Records contained in a dataset ->
⁂
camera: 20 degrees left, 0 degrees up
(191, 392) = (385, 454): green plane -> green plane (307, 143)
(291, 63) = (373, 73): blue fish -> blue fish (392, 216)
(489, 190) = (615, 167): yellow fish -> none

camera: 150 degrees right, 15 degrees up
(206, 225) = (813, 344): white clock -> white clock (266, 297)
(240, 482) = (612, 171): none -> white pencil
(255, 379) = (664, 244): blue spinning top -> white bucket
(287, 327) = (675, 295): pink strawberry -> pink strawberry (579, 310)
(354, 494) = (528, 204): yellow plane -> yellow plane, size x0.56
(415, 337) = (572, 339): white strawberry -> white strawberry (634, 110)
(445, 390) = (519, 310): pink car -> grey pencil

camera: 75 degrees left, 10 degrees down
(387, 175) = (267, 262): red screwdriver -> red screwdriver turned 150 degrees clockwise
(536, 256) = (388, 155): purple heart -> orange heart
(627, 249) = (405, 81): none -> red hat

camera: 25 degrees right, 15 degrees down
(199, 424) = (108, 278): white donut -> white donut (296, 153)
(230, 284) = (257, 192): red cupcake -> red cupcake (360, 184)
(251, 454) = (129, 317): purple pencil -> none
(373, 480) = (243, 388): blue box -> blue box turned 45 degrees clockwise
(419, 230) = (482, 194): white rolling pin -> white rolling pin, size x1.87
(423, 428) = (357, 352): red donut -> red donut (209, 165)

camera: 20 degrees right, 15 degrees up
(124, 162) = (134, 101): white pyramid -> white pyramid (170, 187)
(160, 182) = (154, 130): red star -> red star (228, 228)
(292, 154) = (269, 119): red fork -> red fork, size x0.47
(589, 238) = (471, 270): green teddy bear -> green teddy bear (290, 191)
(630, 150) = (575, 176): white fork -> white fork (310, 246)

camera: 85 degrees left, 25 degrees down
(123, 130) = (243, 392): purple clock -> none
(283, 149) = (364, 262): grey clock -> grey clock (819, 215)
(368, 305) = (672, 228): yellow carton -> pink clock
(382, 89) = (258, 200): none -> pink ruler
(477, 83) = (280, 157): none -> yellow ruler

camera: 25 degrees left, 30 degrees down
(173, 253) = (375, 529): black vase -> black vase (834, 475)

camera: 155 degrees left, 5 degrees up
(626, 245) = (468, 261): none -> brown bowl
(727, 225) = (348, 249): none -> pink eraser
⁂
Description of the task -> Beginning at the top of the records above, transcribe each line exactly up to and including the line that holds "(382, 89) = (258, 200): none -> pink ruler".

Your response ->
camera: 20 degrees left, 0 degrees up
(191, 392) = (385, 454): green plane -> green plane (307, 143)
(291, 63) = (373, 73): blue fish -> blue fish (392, 216)
(489, 190) = (615, 167): yellow fish -> none

camera: 150 degrees right, 15 degrees up
(206, 225) = (813, 344): white clock -> white clock (266, 297)
(240, 482) = (612, 171): none -> white pencil
(255, 379) = (664, 244): blue spinning top -> white bucket
(287, 327) = (675, 295): pink strawberry -> pink strawberry (579, 310)
(354, 494) = (528, 204): yellow plane -> yellow plane, size x0.56
(415, 337) = (572, 339): white strawberry -> white strawberry (634, 110)
(445, 390) = (519, 310): pink car -> grey pencil

camera: 75 degrees left, 10 degrees down
(387, 175) = (267, 262): red screwdriver -> red screwdriver turned 150 degrees clockwise
(536, 256) = (388, 155): purple heart -> orange heart
(627, 249) = (405, 81): none -> red hat

camera: 25 degrees right, 15 degrees down
(199, 424) = (108, 278): white donut -> white donut (296, 153)
(230, 284) = (257, 192): red cupcake -> red cupcake (360, 184)
(251, 454) = (129, 317): purple pencil -> none
(373, 480) = (243, 388): blue box -> blue box turned 45 degrees clockwise
(419, 230) = (482, 194): white rolling pin -> white rolling pin, size x1.87
(423, 428) = (357, 352): red donut -> red donut (209, 165)

camera: 20 degrees right, 15 degrees up
(124, 162) = (134, 101): white pyramid -> white pyramid (170, 187)
(160, 182) = (154, 130): red star -> red star (228, 228)
(292, 154) = (269, 119): red fork -> red fork, size x0.47
(589, 238) = (471, 270): green teddy bear -> green teddy bear (290, 191)
(630, 150) = (575, 176): white fork -> white fork (310, 246)

camera: 85 degrees left, 25 degrees down
(123, 130) = (243, 392): purple clock -> none
(283, 149) = (364, 262): grey clock -> grey clock (819, 215)
(368, 305) = (672, 228): yellow carton -> pink clock
(382, 89) = (258, 200): none -> pink ruler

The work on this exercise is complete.